(Dataset entries)
════════

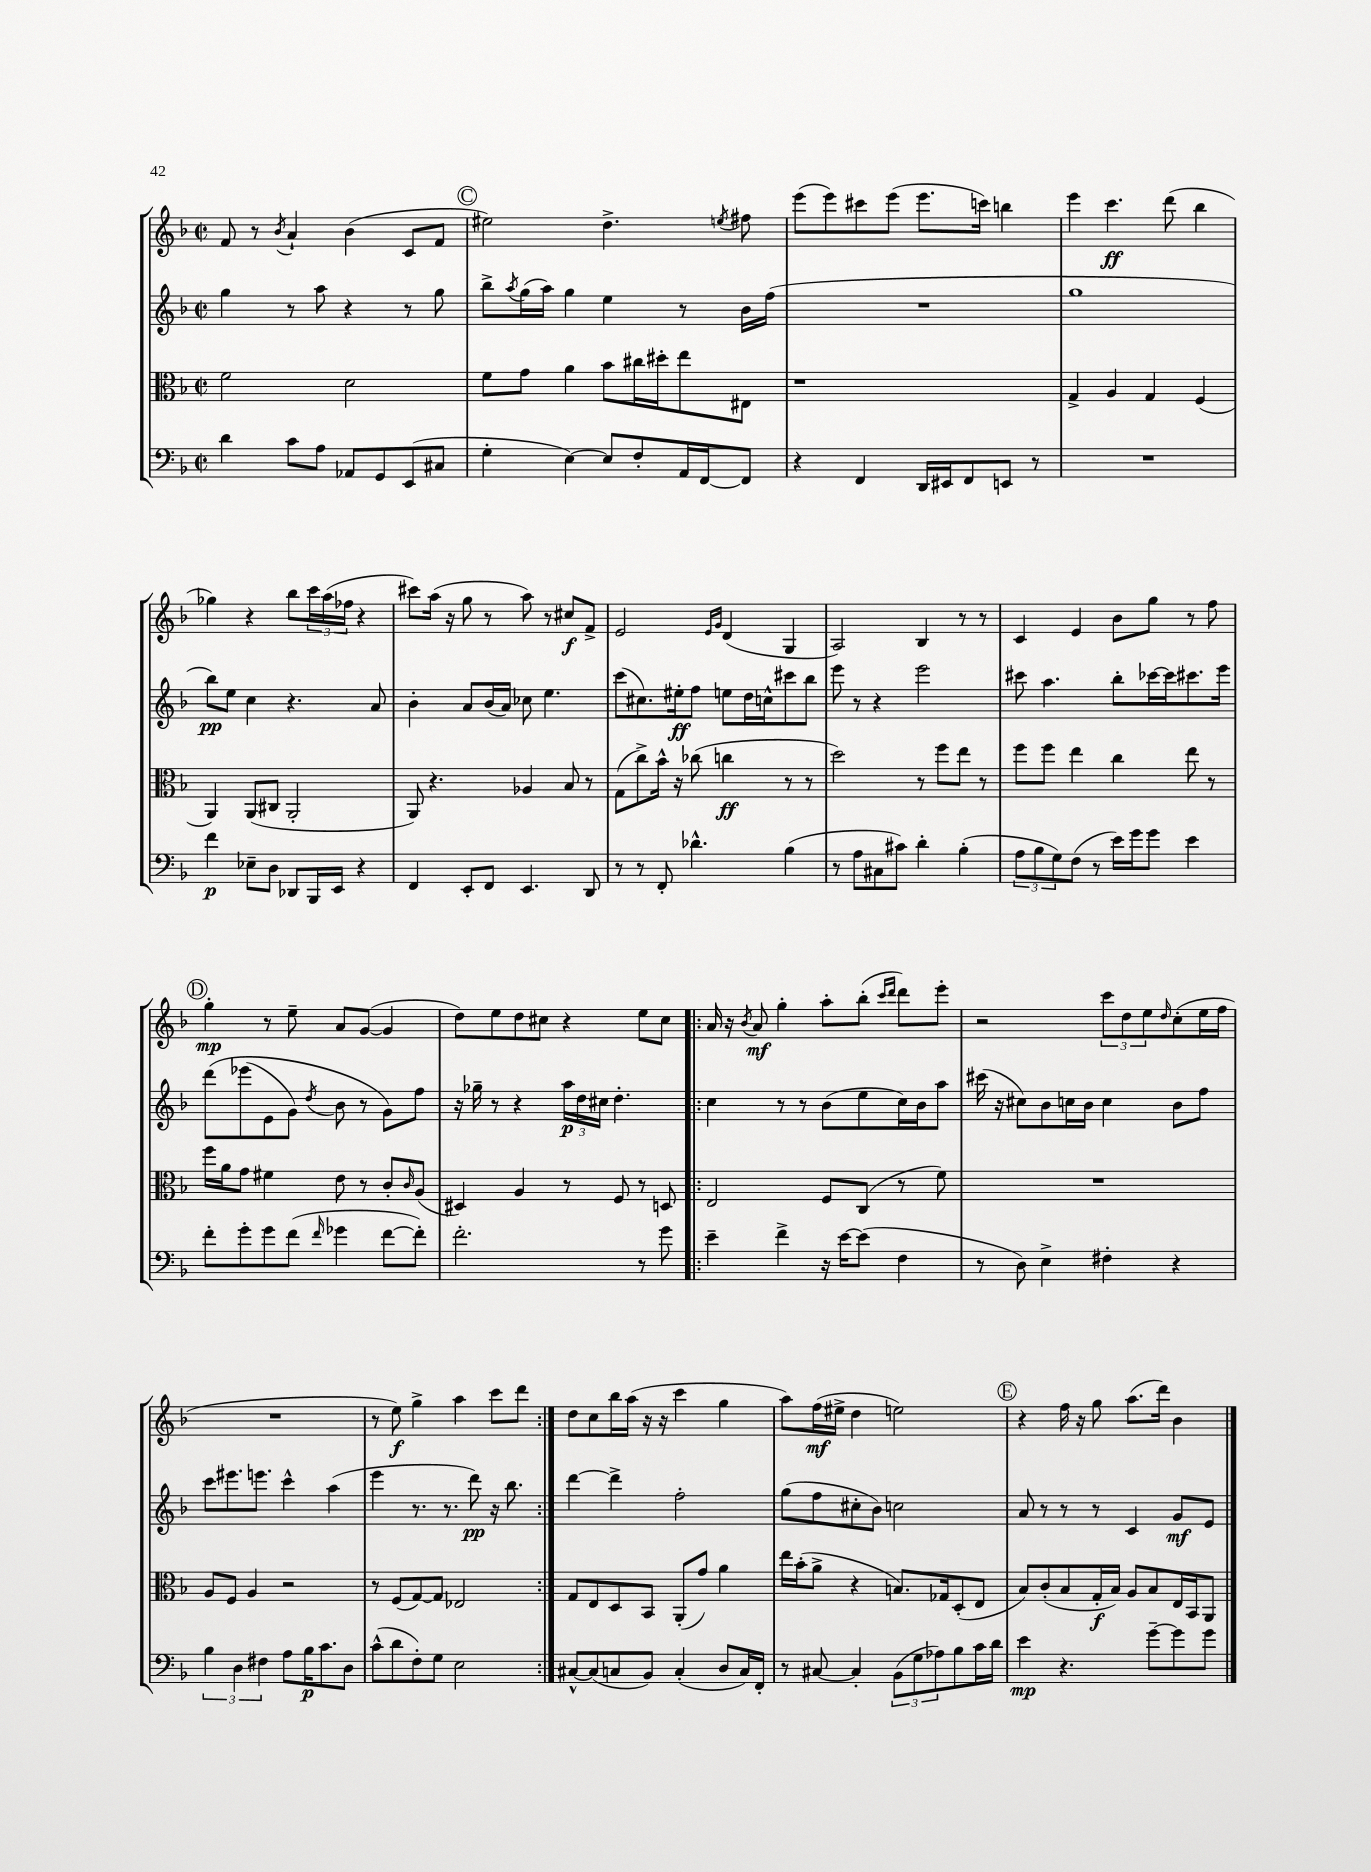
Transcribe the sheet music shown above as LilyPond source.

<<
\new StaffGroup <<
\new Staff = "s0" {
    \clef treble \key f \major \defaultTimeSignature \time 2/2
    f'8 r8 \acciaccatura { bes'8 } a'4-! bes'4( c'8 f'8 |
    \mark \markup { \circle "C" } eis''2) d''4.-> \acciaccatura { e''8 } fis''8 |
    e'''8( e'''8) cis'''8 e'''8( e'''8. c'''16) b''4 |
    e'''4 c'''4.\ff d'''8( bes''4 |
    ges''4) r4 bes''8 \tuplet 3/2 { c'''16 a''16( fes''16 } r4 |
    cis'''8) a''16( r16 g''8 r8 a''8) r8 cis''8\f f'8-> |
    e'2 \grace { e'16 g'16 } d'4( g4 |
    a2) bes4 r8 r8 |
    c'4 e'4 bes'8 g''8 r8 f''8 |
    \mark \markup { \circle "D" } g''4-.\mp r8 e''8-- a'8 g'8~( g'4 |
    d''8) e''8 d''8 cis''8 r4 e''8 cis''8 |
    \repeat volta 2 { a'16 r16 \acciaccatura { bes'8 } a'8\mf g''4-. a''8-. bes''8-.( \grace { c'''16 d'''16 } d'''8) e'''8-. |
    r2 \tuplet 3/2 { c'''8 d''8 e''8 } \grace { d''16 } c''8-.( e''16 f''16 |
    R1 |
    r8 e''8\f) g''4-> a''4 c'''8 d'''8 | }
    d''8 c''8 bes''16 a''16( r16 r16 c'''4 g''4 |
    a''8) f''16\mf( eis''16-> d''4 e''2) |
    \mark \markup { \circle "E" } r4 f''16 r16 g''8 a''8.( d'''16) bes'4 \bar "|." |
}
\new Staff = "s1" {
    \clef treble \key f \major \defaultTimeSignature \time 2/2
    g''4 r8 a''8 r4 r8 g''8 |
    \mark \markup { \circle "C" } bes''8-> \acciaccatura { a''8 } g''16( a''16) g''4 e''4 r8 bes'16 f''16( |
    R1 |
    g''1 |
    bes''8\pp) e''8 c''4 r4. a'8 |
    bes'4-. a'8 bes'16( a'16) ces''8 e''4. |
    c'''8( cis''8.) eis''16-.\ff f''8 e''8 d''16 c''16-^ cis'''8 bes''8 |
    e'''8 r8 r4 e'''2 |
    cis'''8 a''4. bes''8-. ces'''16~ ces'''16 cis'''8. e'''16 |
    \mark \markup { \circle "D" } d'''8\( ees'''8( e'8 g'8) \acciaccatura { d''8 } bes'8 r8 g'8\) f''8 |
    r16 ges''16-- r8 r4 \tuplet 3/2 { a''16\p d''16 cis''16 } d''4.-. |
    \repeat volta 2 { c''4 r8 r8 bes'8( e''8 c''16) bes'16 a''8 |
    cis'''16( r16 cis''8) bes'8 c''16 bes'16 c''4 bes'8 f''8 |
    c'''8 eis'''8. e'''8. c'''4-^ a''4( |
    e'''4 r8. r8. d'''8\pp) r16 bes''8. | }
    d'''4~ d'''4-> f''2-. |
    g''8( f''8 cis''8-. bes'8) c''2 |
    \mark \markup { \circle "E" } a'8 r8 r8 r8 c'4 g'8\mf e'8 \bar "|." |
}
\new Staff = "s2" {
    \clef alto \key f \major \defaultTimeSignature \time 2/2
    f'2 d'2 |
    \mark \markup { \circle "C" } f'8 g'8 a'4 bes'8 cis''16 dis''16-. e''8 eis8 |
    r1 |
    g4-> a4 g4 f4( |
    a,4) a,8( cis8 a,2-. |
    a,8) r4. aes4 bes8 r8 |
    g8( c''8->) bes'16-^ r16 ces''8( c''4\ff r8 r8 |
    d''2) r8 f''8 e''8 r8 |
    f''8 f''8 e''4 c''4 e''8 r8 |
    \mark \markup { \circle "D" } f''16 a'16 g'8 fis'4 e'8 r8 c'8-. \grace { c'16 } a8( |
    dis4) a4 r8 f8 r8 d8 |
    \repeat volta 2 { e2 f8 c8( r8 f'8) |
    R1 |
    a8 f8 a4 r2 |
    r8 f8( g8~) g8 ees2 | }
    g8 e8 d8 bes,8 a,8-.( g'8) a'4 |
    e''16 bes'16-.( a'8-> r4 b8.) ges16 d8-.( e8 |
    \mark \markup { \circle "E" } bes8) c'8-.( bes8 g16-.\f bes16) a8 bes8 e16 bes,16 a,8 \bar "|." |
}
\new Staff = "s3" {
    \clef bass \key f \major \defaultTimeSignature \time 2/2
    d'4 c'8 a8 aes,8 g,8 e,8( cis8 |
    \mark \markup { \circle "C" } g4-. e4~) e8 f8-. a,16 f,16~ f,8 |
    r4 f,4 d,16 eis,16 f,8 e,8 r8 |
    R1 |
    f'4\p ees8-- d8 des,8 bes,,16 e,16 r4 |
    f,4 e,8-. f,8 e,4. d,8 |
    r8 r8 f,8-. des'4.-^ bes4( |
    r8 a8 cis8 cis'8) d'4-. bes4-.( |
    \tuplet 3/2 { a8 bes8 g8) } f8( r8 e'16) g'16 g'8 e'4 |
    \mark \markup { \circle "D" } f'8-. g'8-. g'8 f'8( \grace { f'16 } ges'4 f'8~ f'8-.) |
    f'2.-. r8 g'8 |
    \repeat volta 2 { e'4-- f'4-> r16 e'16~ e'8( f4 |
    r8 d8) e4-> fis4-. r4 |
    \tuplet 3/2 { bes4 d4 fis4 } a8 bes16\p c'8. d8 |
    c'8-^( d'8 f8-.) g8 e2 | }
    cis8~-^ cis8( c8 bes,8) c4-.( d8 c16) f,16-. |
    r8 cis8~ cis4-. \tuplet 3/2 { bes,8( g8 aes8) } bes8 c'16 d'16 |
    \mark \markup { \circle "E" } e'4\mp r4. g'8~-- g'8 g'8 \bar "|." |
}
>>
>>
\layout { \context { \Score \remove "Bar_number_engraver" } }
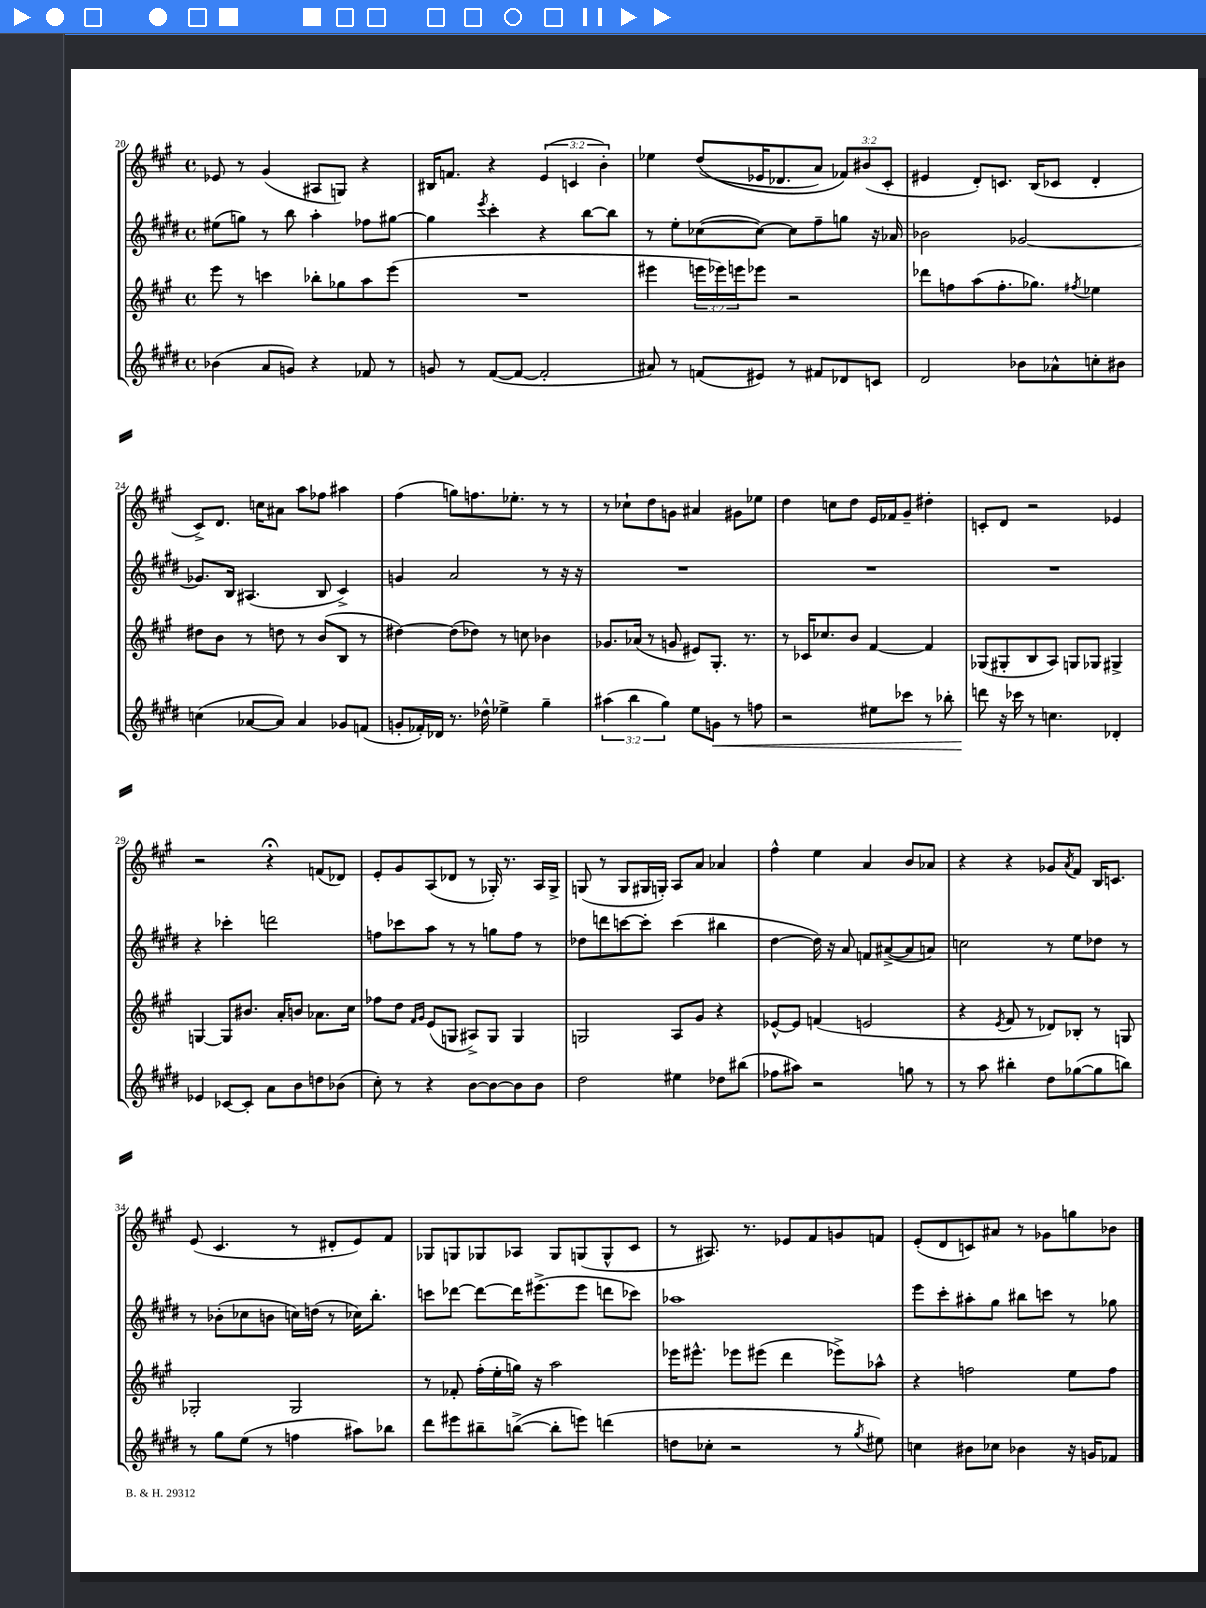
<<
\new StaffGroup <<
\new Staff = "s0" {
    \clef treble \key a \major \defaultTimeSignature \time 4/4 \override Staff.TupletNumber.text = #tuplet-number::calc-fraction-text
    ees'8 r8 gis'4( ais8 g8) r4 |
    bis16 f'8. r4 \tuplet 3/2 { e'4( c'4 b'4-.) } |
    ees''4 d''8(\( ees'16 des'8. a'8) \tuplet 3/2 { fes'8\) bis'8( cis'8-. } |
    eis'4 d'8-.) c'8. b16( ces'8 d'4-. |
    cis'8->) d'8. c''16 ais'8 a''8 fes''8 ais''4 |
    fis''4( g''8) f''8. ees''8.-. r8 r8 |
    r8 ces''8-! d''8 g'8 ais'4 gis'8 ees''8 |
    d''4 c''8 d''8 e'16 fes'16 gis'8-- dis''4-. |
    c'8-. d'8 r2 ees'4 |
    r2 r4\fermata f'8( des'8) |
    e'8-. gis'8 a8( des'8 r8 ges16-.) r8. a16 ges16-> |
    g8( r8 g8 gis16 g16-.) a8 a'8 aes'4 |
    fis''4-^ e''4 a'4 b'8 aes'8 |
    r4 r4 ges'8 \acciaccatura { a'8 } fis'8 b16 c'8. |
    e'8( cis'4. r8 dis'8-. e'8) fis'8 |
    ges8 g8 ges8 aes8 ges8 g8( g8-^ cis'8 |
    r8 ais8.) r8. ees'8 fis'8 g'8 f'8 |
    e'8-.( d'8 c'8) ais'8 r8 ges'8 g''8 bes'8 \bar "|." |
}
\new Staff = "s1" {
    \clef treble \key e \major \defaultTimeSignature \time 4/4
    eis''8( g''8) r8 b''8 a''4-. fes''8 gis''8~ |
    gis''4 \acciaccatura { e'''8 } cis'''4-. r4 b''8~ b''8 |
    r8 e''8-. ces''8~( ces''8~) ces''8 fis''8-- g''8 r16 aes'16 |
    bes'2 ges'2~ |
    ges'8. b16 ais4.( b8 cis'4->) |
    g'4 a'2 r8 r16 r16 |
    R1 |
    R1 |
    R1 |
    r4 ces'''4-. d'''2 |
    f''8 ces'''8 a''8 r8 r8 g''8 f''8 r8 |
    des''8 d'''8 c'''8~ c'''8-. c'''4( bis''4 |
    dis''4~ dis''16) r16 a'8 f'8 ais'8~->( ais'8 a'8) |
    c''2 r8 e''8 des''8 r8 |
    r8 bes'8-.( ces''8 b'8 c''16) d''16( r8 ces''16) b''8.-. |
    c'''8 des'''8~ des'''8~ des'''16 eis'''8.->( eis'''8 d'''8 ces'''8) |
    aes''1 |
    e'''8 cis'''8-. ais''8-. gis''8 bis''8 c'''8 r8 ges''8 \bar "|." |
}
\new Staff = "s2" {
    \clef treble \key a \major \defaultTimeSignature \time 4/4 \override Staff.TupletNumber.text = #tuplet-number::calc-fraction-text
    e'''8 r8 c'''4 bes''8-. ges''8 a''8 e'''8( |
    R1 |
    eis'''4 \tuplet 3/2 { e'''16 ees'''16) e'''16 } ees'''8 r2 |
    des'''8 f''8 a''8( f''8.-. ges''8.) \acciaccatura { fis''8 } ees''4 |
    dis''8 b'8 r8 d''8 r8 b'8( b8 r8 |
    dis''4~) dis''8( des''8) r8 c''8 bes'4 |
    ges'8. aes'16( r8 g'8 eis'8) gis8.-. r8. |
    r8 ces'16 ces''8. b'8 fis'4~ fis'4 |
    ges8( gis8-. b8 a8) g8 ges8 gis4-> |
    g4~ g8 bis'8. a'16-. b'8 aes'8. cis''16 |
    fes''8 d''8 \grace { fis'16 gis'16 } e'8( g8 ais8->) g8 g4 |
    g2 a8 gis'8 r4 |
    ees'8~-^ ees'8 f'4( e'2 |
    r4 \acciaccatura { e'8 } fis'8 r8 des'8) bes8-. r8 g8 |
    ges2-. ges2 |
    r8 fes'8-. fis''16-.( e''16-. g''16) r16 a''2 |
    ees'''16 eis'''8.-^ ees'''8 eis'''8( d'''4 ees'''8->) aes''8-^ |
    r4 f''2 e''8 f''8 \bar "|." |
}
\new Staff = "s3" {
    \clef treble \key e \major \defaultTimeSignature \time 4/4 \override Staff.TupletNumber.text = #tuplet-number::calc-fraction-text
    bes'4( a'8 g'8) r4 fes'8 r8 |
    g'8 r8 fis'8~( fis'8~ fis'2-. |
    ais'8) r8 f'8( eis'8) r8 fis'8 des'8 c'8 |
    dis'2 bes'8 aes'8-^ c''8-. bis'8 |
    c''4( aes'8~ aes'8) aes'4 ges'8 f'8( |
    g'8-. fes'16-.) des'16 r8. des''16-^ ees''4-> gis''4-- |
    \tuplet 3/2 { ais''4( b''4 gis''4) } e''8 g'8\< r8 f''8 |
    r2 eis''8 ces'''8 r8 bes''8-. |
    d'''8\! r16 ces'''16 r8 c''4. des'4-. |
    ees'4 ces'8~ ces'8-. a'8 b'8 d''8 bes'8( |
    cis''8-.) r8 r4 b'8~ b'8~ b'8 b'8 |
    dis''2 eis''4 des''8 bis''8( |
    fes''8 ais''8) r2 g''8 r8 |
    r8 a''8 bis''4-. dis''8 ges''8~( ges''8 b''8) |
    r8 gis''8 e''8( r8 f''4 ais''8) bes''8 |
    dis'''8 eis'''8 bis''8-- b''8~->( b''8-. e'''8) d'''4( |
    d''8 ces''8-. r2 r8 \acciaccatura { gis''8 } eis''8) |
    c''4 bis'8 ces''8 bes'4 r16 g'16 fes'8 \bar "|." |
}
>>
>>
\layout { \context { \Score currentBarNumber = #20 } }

════════

Goal: Which lines in the records contain the string "clef", with case counting? Report each of those lines in full.

Expected output:
    \clef treble \key f \major \defaultTimeSignature \time 2/2
    \clef treble \key f \major \defaultTimeSignature \time 2/2
    \clef alto \key f \major \defaultTimeSignature \time 2/2
    \clef bass \key f \major \defaultTimeSignature \time 2/2
    \clef treble \key a \major \defaultTimeSignature \time 4/4 \override Staff.TupletNumber.text = #tuplet-number::calc-fraction-text
    \clef treble \key e \major \defaultTimeSignature \time 4/4
    \clef treble \key a \major \defaultTimeSignature \time 4/4 \override Staff.TupletNumber.text = #tuplet-number::calc-fraction-text
    \clef treble \key e \major \defaultTimeSignature \time 4/4 \override Staff.TupletNumber.text = #tuplet-number::calc-fraction-text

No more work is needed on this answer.